──────── DATA EXTRACT
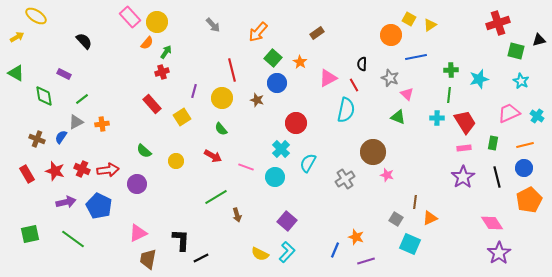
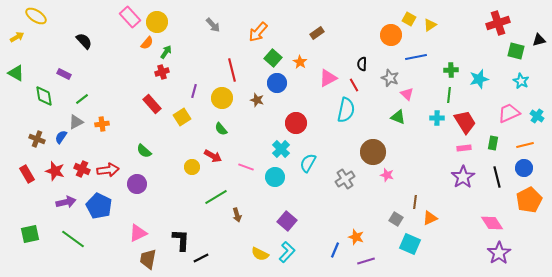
yellow circle at (176, 161): moved 16 px right, 6 px down
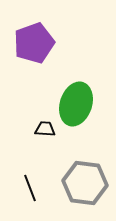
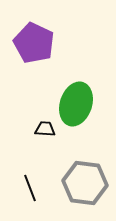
purple pentagon: rotated 27 degrees counterclockwise
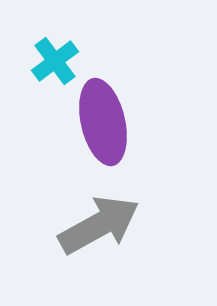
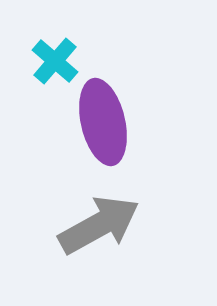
cyan cross: rotated 12 degrees counterclockwise
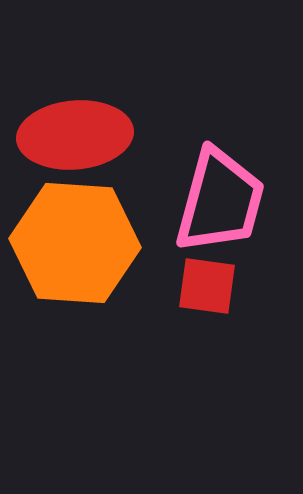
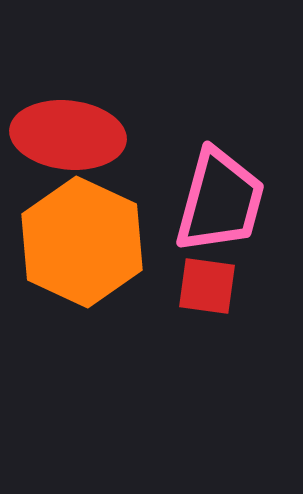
red ellipse: moved 7 px left; rotated 11 degrees clockwise
orange hexagon: moved 7 px right, 1 px up; rotated 21 degrees clockwise
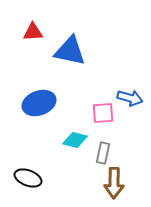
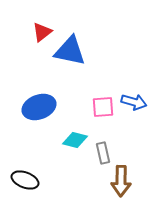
red triangle: moved 9 px right; rotated 35 degrees counterclockwise
blue arrow: moved 4 px right, 4 px down
blue ellipse: moved 4 px down
pink square: moved 6 px up
gray rectangle: rotated 25 degrees counterclockwise
black ellipse: moved 3 px left, 2 px down
brown arrow: moved 7 px right, 2 px up
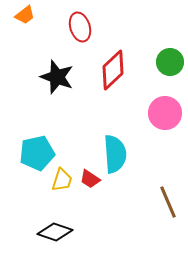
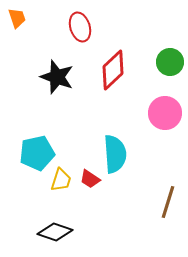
orange trapezoid: moved 8 px left, 3 px down; rotated 70 degrees counterclockwise
yellow trapezoid: moved 1 px left
brown line: rotated 40 degrees clockwise
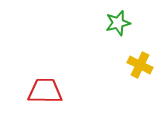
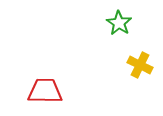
green star: moved 1 px right; rotated 25 degrees counterclockwise
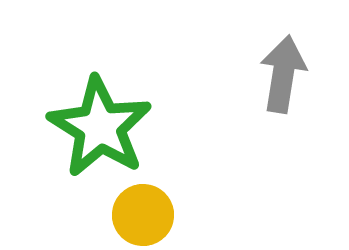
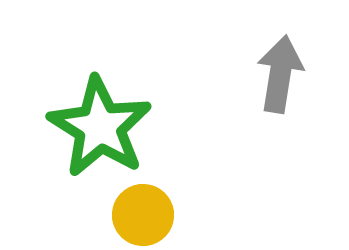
gray arrow: moved 3 px left
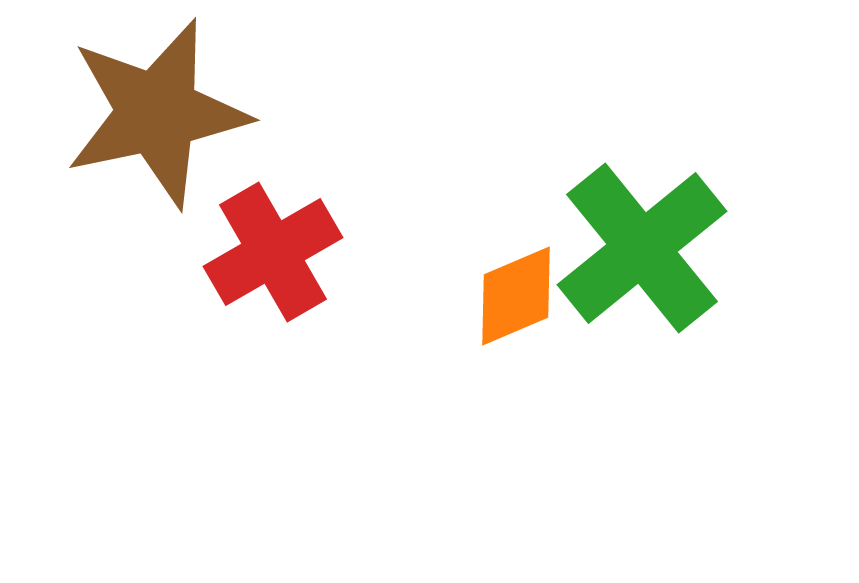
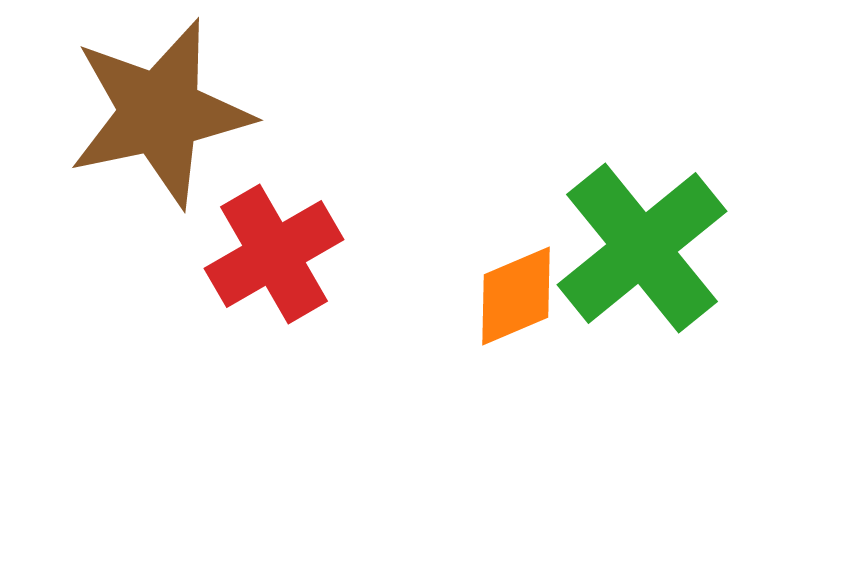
brown star: moved 3 px right
red cross: moved 1 px right, 2 px down
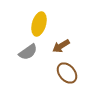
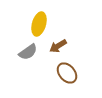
brown arrow: moved 3 px left
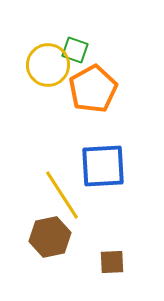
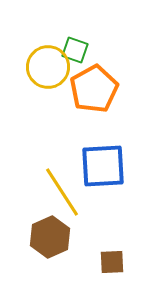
yellow circle: moved 2 px down
orange pentagon: moved 1 px right
yellow line: moved 3 px up
brown hexagon: rotated 12 degrees counterclockwise
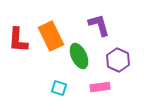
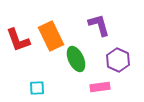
red L-shape: rotated 24 degrees counterclockwise
green ellipse: moved 3 px left, 3 px down
cyan square: moved 22 px left; rotated 21 degrees counterclockwise
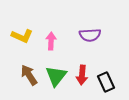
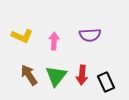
pink arrow: moved 3 px right
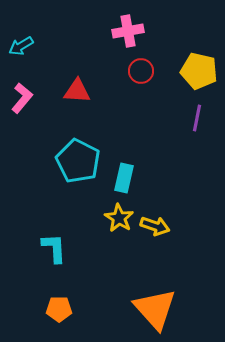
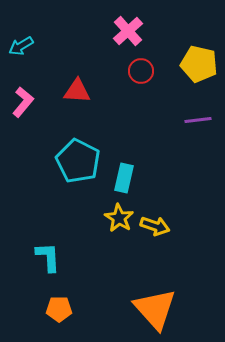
pink cross: rotated 32 degrees counterclockwise
yellow pentagon: moved 7 px up
pink L-shape: moved 1 px right, 4 px down
purple line: moved 1 px right, 2 px down; rotated 72 degrees clockwise
cyan L-shape: moved 6 px left, 9 px down
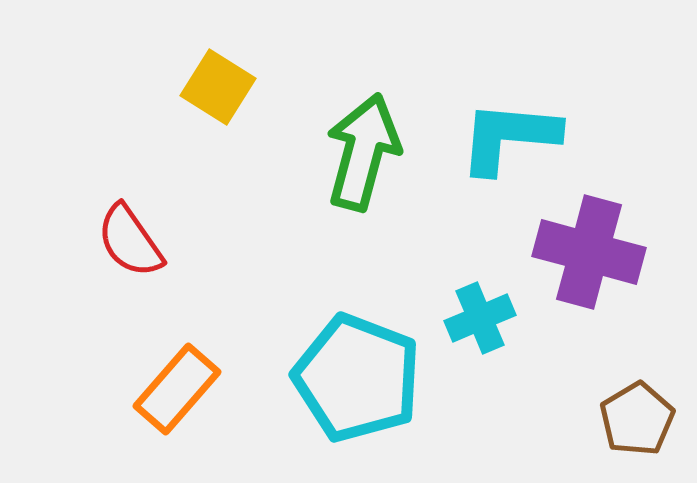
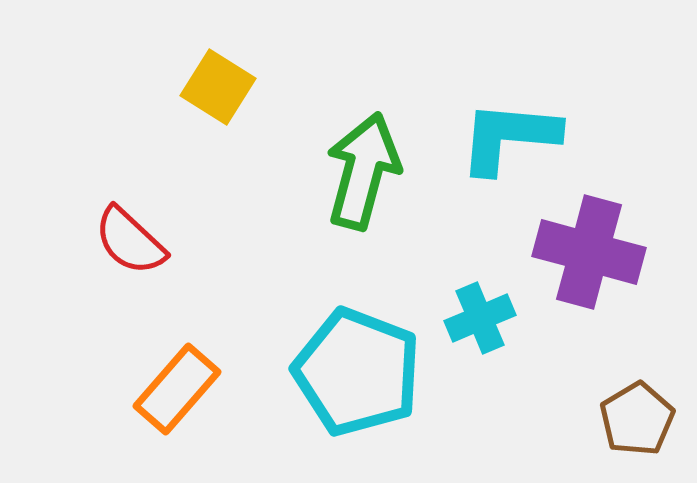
green arrow: moved 19 px down
red semicircle: rotated 12 degrees counterclockwise
cyan pentagon: moved 6 px up
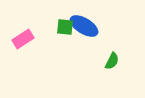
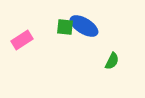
pink rectangle: moved 1 px left, 1 px down
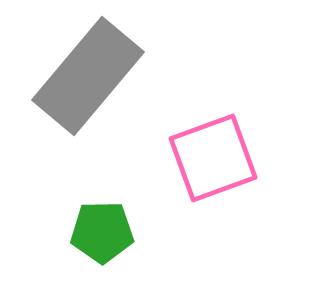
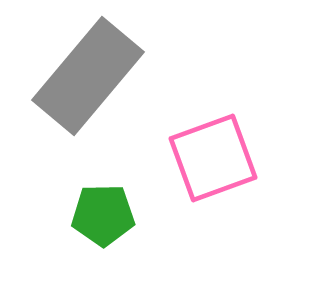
green pentagon: moved 1 px right, 17 px up
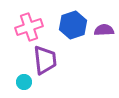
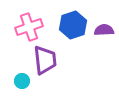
cyan circle: moved 2 px left, 1 px up
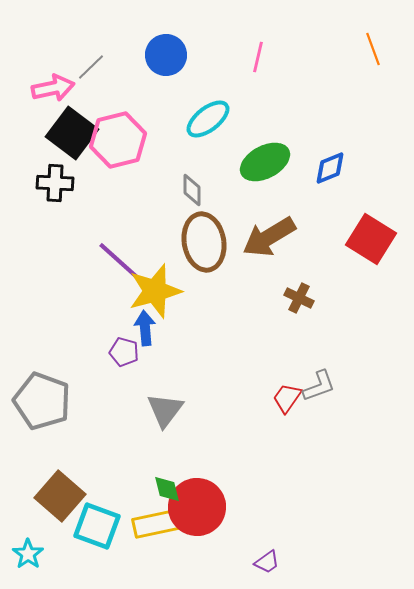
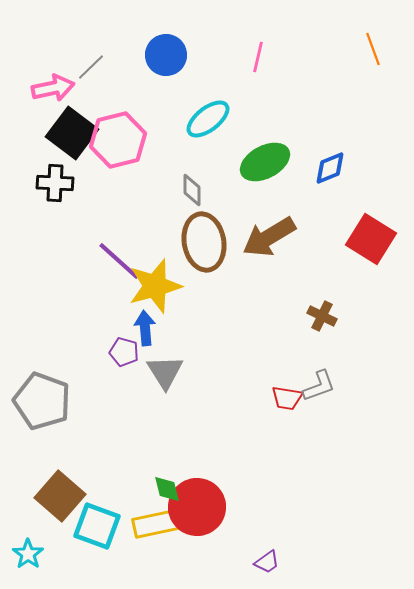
yellow star: moved 5 px up
brown cross: moved 23 px right, 18 px down
red trapezoid: rotated 116 degrees counterclockwise
gray triangle: moved 38 px up; rotated 9 degrees counterclockwise
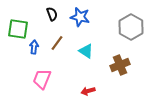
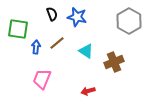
blue star: moved 3 px left
gray hexagon: moved 2 px left, 6 px up
brown line: rotated 14 degrees clockwise
blue arrow: moved 2 px right
brown cross: moved 6 px left, 3 px up
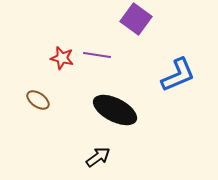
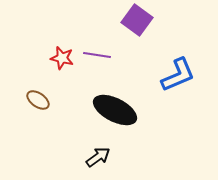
purple square: moved 1 px right, 1 px down
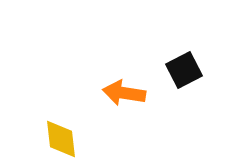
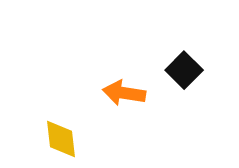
black square: rotated 18 degrees counterclockwise
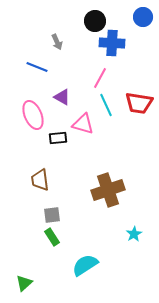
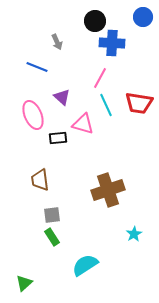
purple triangle: rotated 12 degrees clockwise
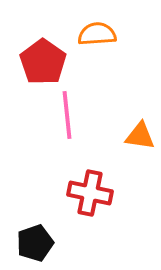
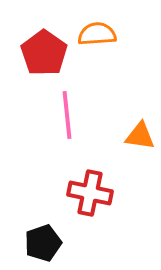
red pentagon: moved 1 px right, 9 px up
black pentagon: moved 8 px right
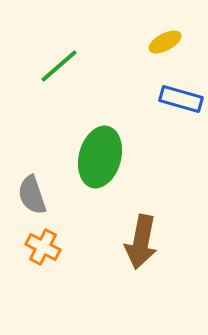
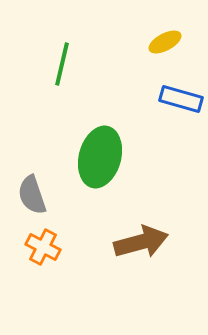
green line: moved 3 px right, 2 px up; rotated 36 degrees counterclockwise
brown arrow: rotated 116 degrees counterclockwise
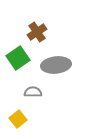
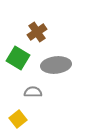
green square: rotated 25 degrees counterclockwise
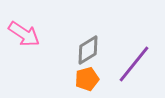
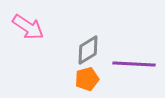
pink arrow: moved 4 px right, 7 px up
purple line: rotated 54 degrees clockwise
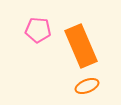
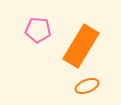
orange rectangle: rotated 54 degrees clockwise
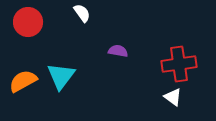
────────────────
The required answer is every line from the one containing "brown line: rotated 14 degrees clockwise" through the last line of the entries, restated word for word and with no pictures.

brown line: rotated 14 degrees clockwise
blue arrow: moved 2 px right
brown cross: moved 6 px left, 3 px up
purple square: moved 1 px right, 1 px down
black square: rotated 18 degrees counterclockwise
purple triangle: rotated 12 degrees clockwise
red pentagon: moved 1 px right, 9 px up
black pentagon: moved 8 px right
green line: moved 3 px right, 2 px up; rotated 36 degrees counterclockwise
brown arrow: rotated 116 degrees counterclockwise
green square: rotated 25 degrees counterclockwise
pink arrow: moved 4 px right, 7 px up
purple line: rotated 54 degrees clockwise
orange rectangle: rotated 54 degrees clockwise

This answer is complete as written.